## Your instructions
Copy the listing verbatim, excluding any images found in it.

## Information provided
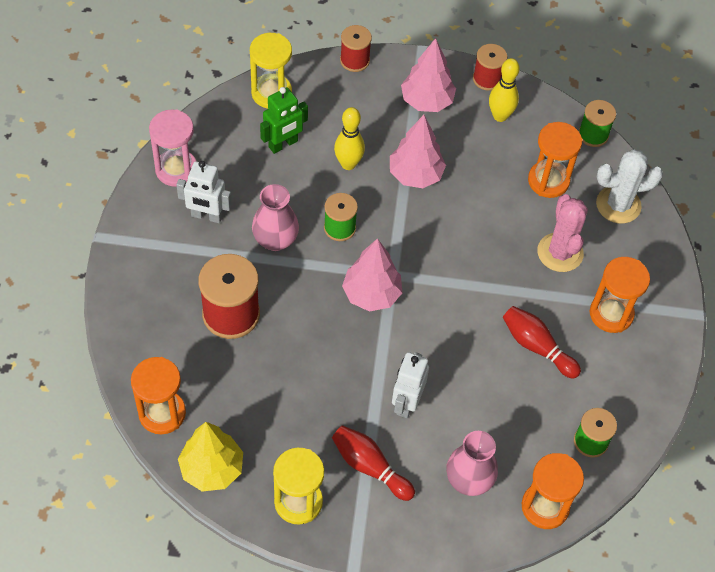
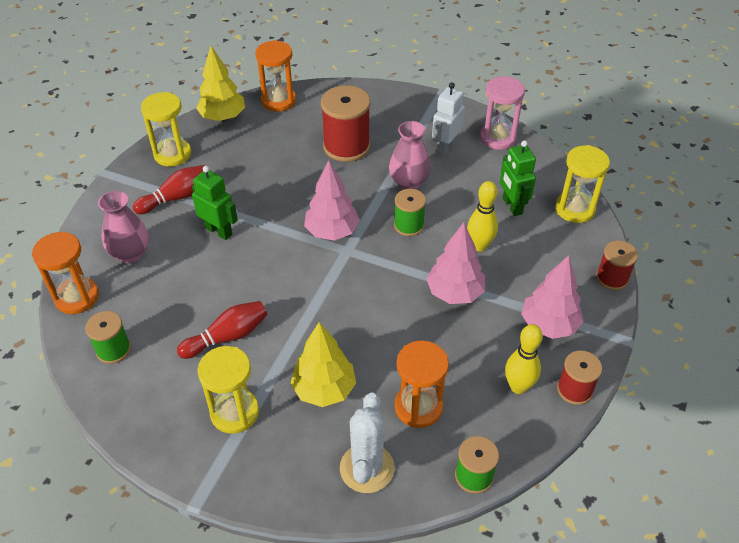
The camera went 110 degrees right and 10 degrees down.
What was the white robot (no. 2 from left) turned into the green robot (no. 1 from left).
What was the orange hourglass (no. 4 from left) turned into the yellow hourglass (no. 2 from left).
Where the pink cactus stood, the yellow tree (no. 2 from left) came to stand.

## Result for this exercise
The camera went 110 degrees right and 10 degrees down.
What was the white robot (no. 2 from left) turned into the green robot (no. 1 from left).
What was the orange hourglass (no. 4 from left) turned into the yellow hourglass (no. 2 from left).
Where the pink cactus stood, the yellow tree (no. 2 from left) came to stand.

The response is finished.